TASK DETAILS — With the pictures omitted, output word for word the lines from the one containing "orange cross: (71, 238) -> (104, 256), moved" through the end of the records.

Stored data
⁂
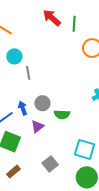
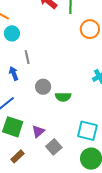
cyan circle: (14, 56) -> (12, 33), moved
blue arrow: (23, 108) -> (14, 73), moved
purple triangle: (37, 126) -> (38, 131), moved

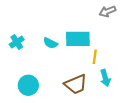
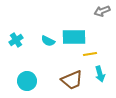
yellow line: (95, 57) -> (90, 54), turned 72

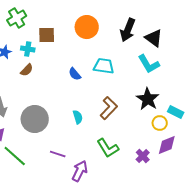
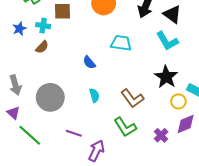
blue semicircle: (75, 74) -> (89, 62), moved
brown L-shape: (109, 108) -> (132, 98), moved, turned 100

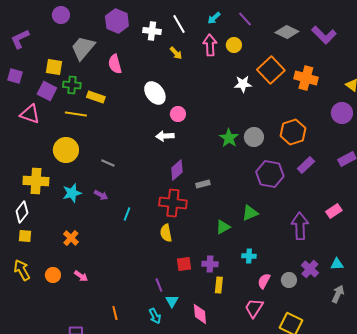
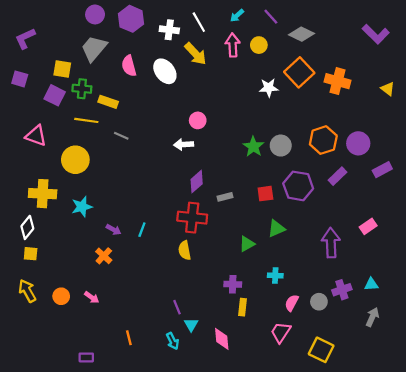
purple circle: (61, 15) -> (95, 14), moved
gray diamond: (287, 32) -> (301, 34), moved
purple L-shape: (324, 35) -> (376, 34), moved
yellow arrow: (176, 53) -> (196, 54), size x1.6
white ellipse: (155, 93) -> (165, 71), moved
purple circle: (342, 113) -> (358, 143), moved
pink triangle: (30, 114) -> (36, 136), moved
gray line: (108, 163) -> (121, 136), moved
purple arrow: (101, 195) -> (114, 230), moved
orange cross: (71, 238) -> (104, 256), moved
red square: (184, 264) -> (265, 194), moved
purple cross: (310, 269) -> (342, 290), turned 30

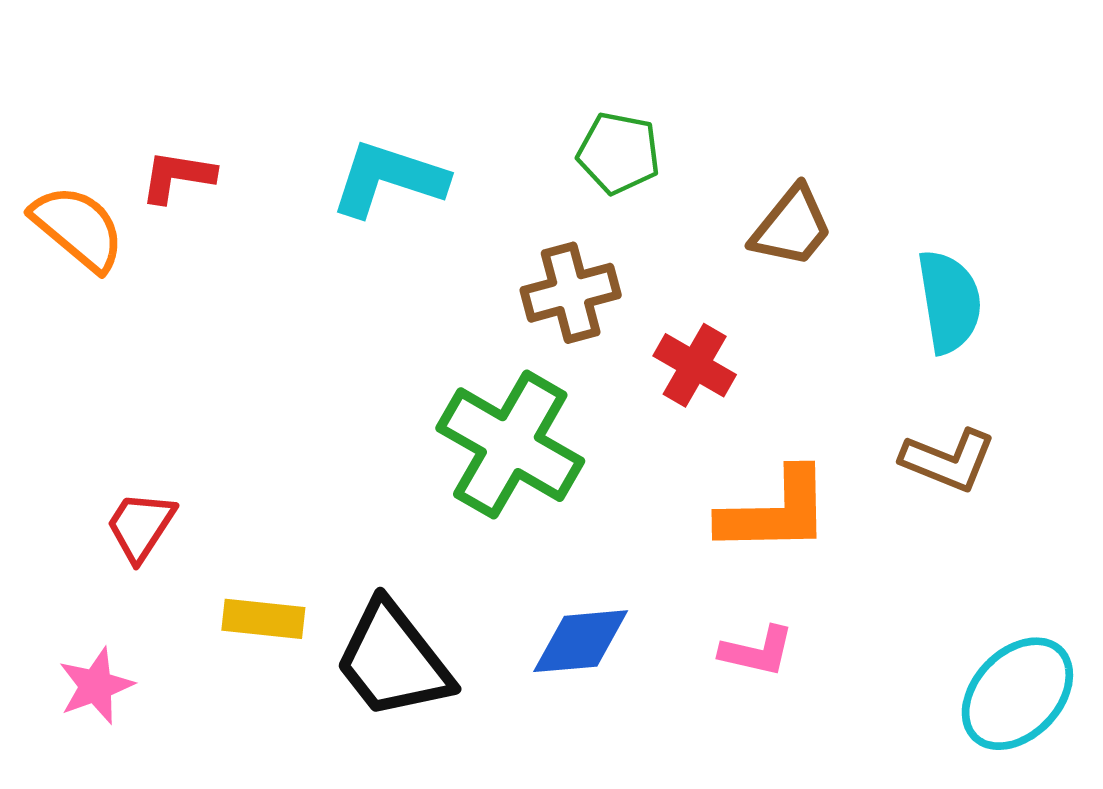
⁂
SOLUTION TO THIS EXERCISE —
orange cross: (71, 238) -> (104, 256), moved
red square: (184, 264) -> (265, 194), moved
purple cross: (310, 269) -> (342, 290), turned 30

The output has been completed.